**Exercise directions**
Only the lines below between the one holding "(732, 222) = (190, 398): none" and the one holding "(842, 236) = (599, 186): grey", inclusive, are to be reproduced word for word; the pictures are to be left out.

**** Supplied information

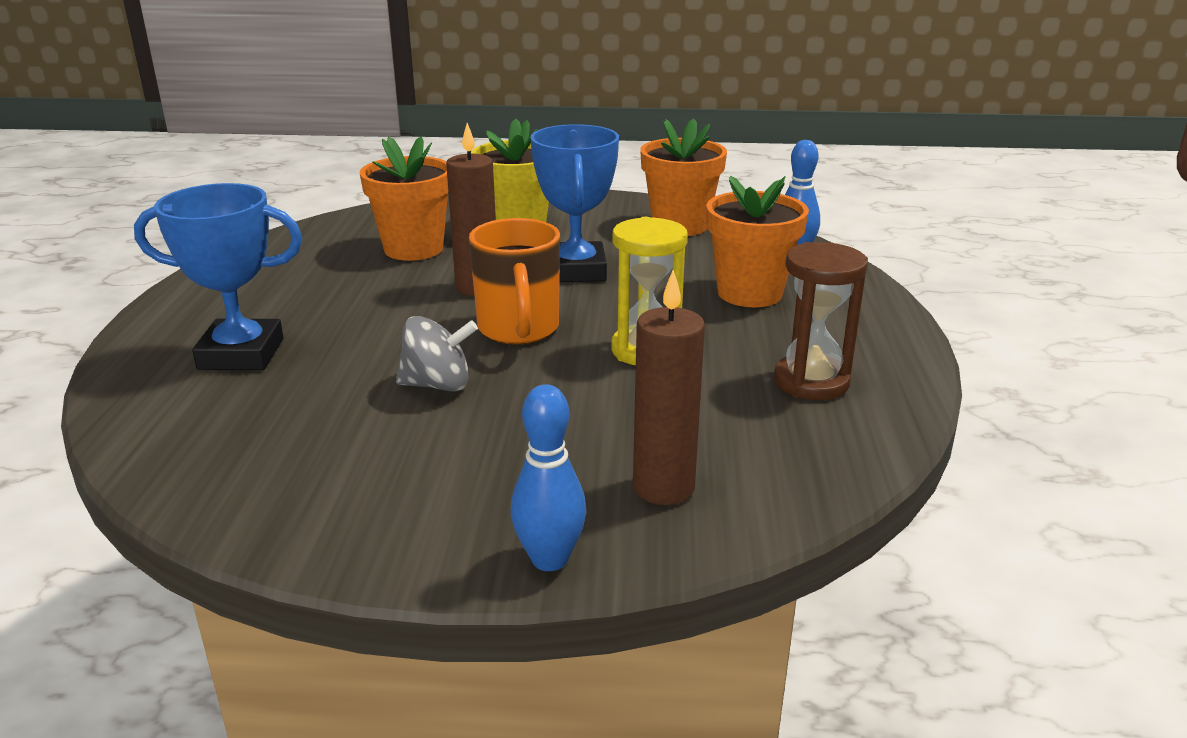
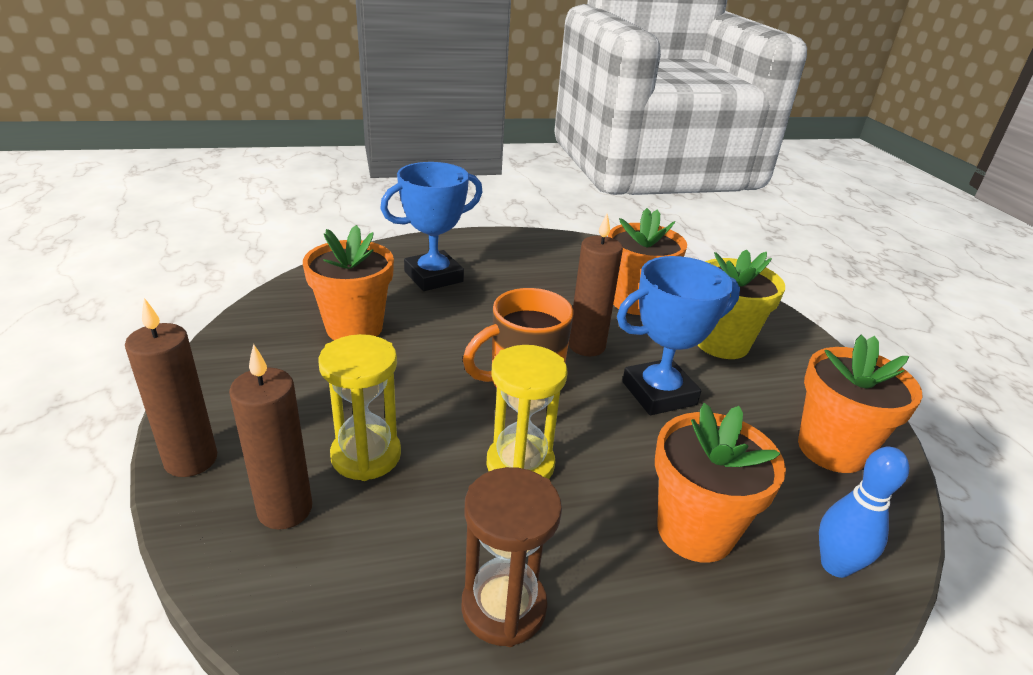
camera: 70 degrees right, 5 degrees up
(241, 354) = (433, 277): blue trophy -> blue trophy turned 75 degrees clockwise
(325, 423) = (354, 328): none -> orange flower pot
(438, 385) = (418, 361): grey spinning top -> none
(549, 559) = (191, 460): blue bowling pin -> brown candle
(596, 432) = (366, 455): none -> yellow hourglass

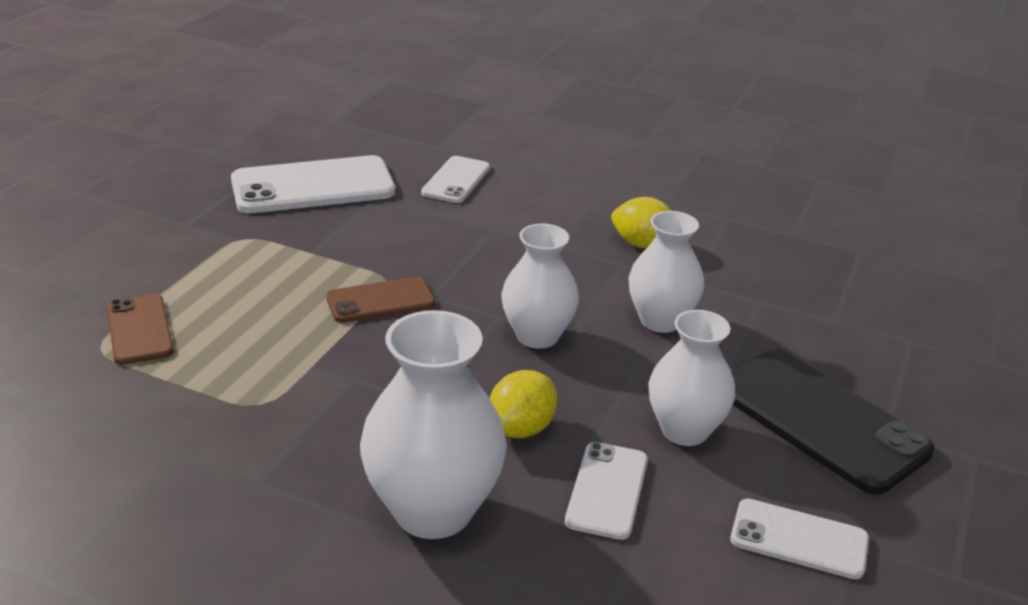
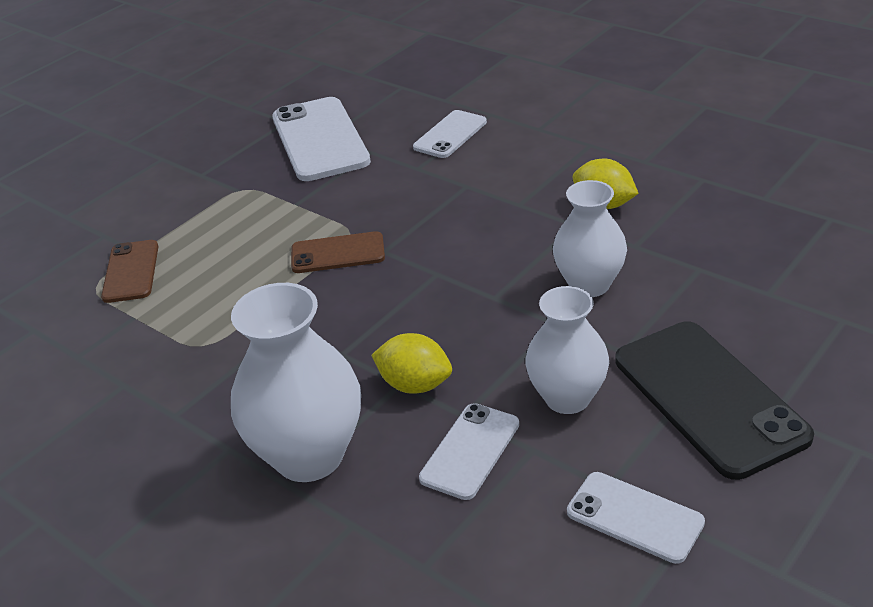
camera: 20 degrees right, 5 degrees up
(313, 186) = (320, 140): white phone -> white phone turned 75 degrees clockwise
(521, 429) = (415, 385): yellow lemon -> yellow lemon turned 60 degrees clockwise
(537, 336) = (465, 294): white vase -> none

********
**** Supplied information

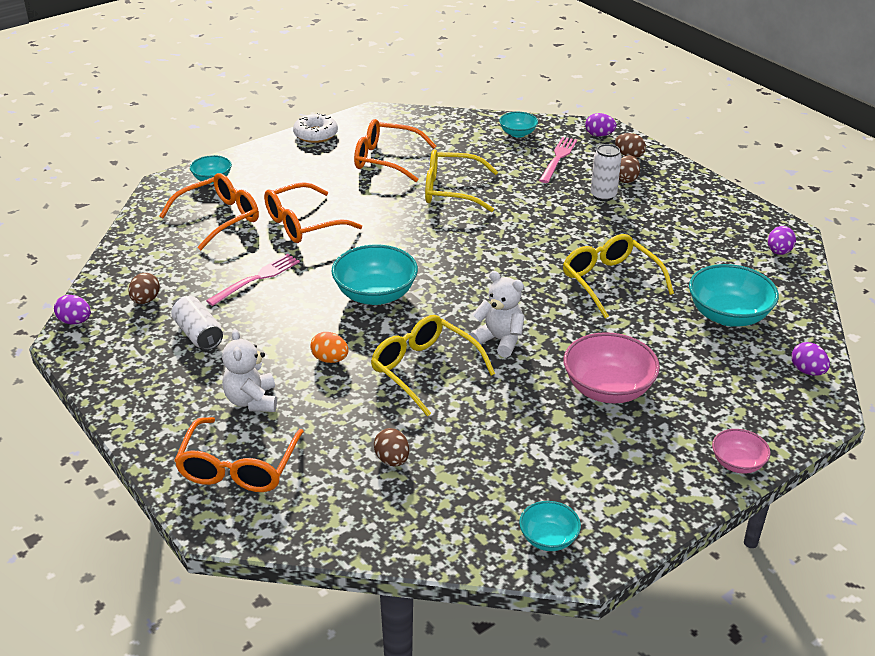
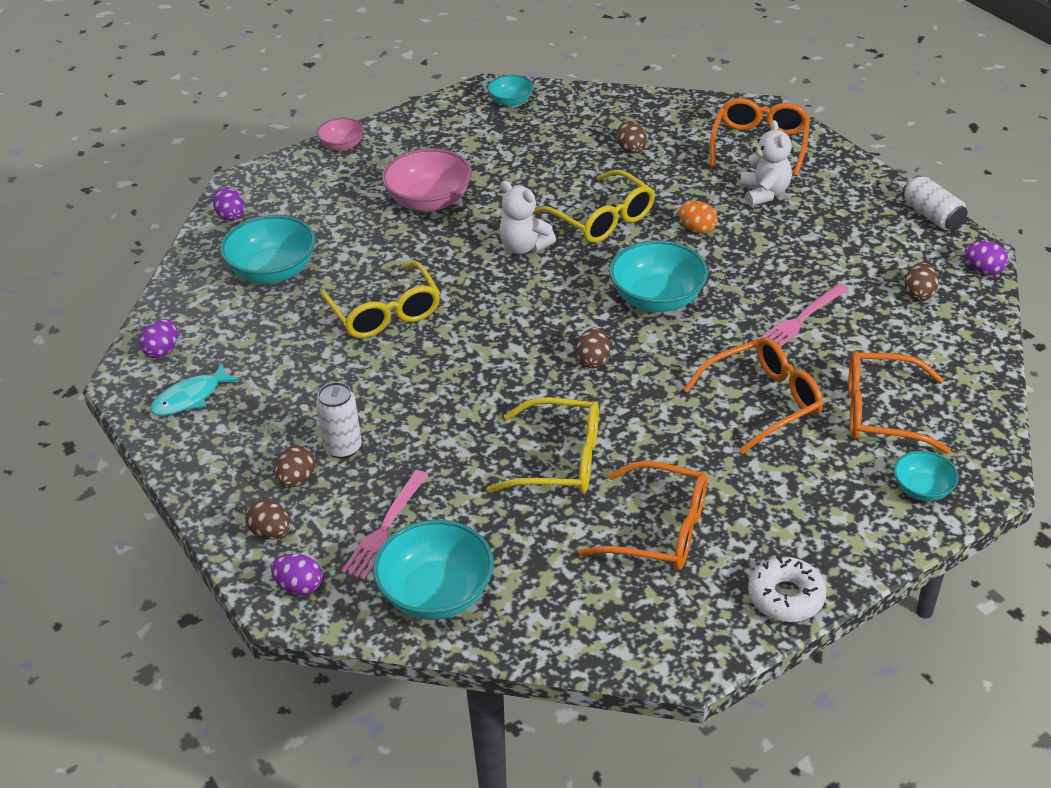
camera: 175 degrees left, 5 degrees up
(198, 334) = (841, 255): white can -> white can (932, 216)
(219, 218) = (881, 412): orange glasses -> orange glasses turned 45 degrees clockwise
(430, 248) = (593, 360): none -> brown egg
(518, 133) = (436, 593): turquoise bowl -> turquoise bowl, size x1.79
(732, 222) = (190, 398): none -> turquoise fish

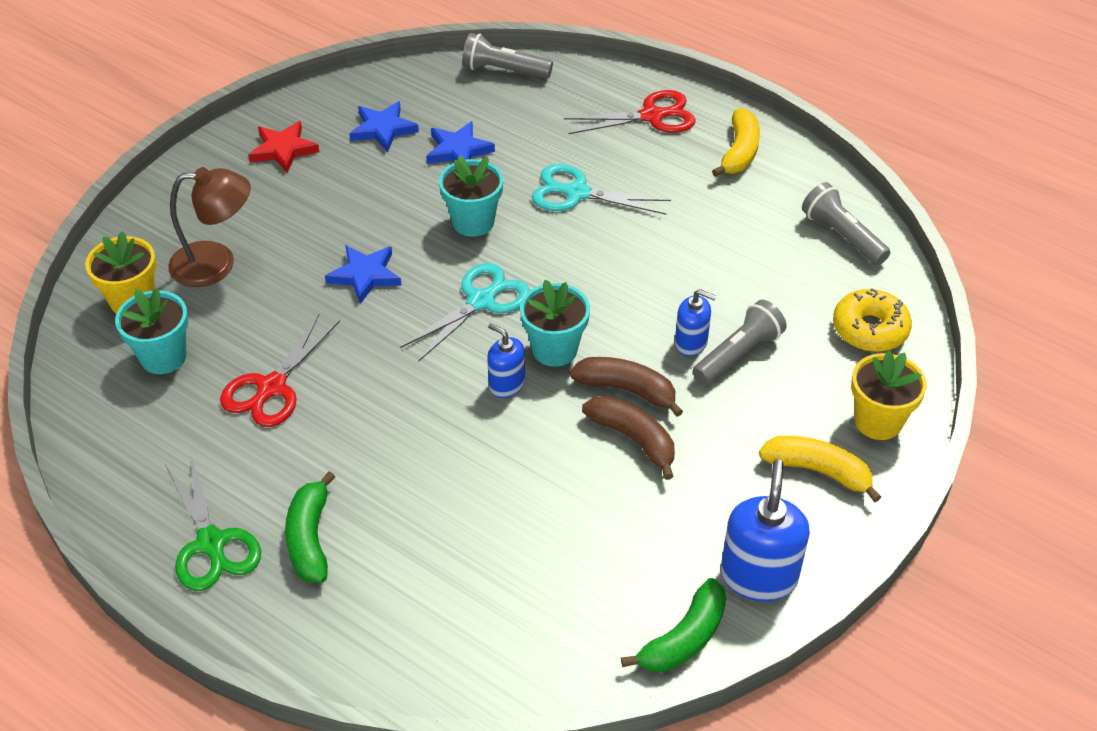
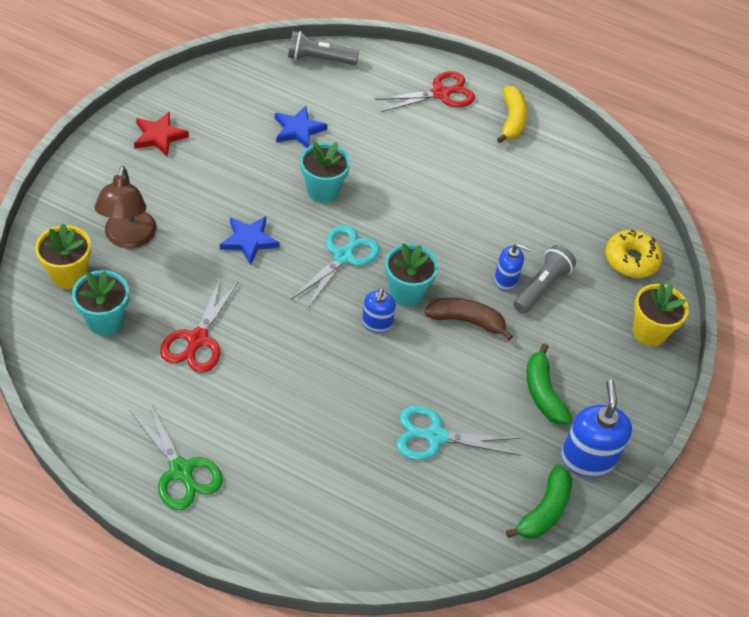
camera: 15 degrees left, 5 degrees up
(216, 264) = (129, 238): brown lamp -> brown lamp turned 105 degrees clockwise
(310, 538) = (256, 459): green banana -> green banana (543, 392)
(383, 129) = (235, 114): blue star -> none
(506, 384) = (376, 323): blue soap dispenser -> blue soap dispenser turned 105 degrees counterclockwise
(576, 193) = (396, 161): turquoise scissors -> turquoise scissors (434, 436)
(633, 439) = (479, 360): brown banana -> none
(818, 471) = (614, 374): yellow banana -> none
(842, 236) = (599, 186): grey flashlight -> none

********

**Answer for the task**
(732, 222) = (190, 398): none -> turquoise fish

camera: 15 degrees left, 5 degrees up
(216, 264) = (129, 238): brown lamp -> brown lamp turned 105 degrees clockwise
(310, 538) = (256, 459): green banana -> green banana (543, 392)
(383, 129) = (235, 114): blue star -> none
(506, 384) = (376, 323): blue soap dispenser -> blue soap dispenser turned 105 degrees counterclockwise
(576, 193) = (396, 161): turquoise scissors -> turquoise scissors (434, 436)
(633, 439) = (479, 360): brown banana -> none
(818, 471) = (614, 374): yellow banana -> none
(842, 236) = (599, 186): grey flashlight -> none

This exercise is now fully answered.